#### TASK BRIEF:
Your answer should be every line of the entries that has the string "camera" in it.

#### RECORDS FOR THIS TASK:
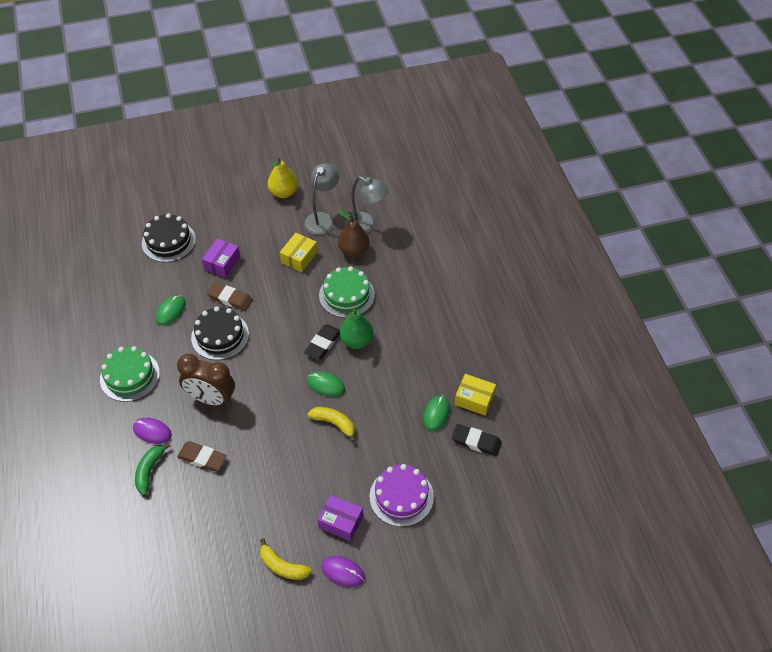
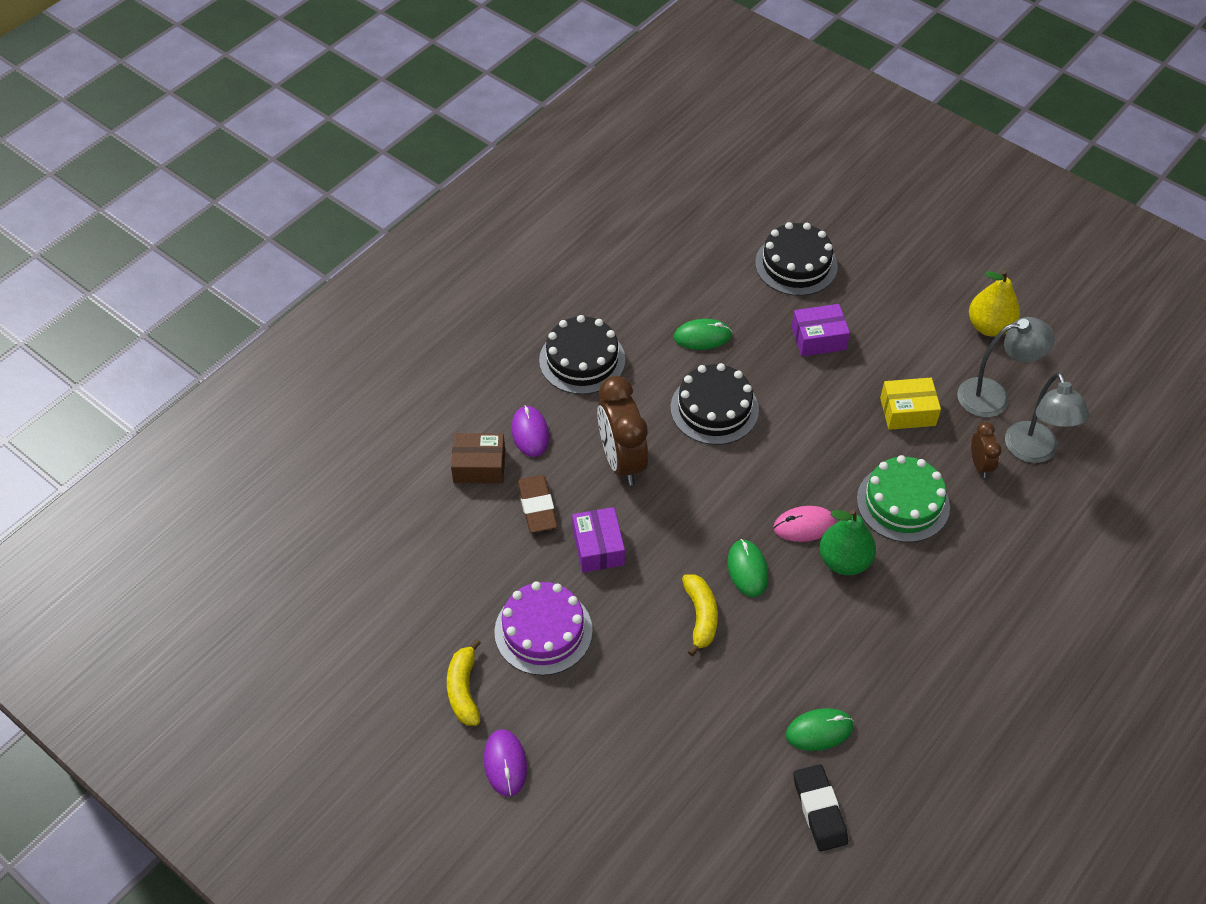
camera: 55 degrees right, 0 degrees up
green cake [100,346,160,402] -> black cake [539,315,625,394]
green banana [135,443,171,495] -> brown box [451,433,505,484]
brown eraser [207,282,253,311] -> none
black eraser [304,324,340,360] -> pink mouse [773,506,836,542]
purple box [318,495,363,541] -> purple box moved to [572,507,625,572]
brown pear [338,210,370,257] -> brown clock [971,422,1002,478]
purple cake [369,464,434,527] -> purple cake moved to [494,581,593,676]
yellow box [455,374,496,416] -> none

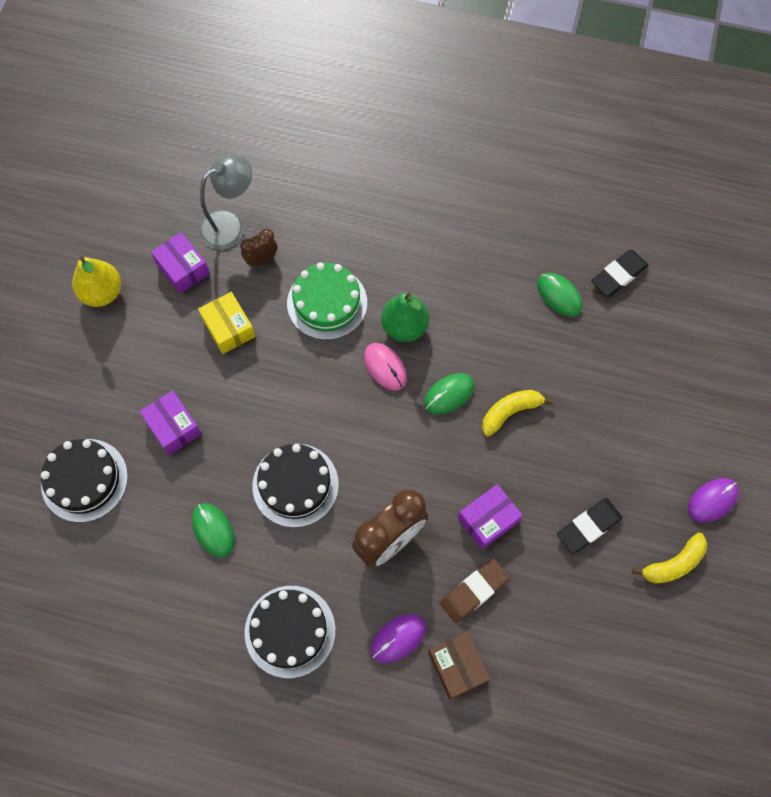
camera: 115 degrees left, 15 degrees up
purple cake [494,581,593,676] -> black eraser [557,498,623,554]
grey lamp [957,317,1055,417] -> purple box [151,232,210,294]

#### EXERCISE SOLUTION:
camera: 55 degrees right, 0 degrees up
camera: 115 degrees left, 15 degrees up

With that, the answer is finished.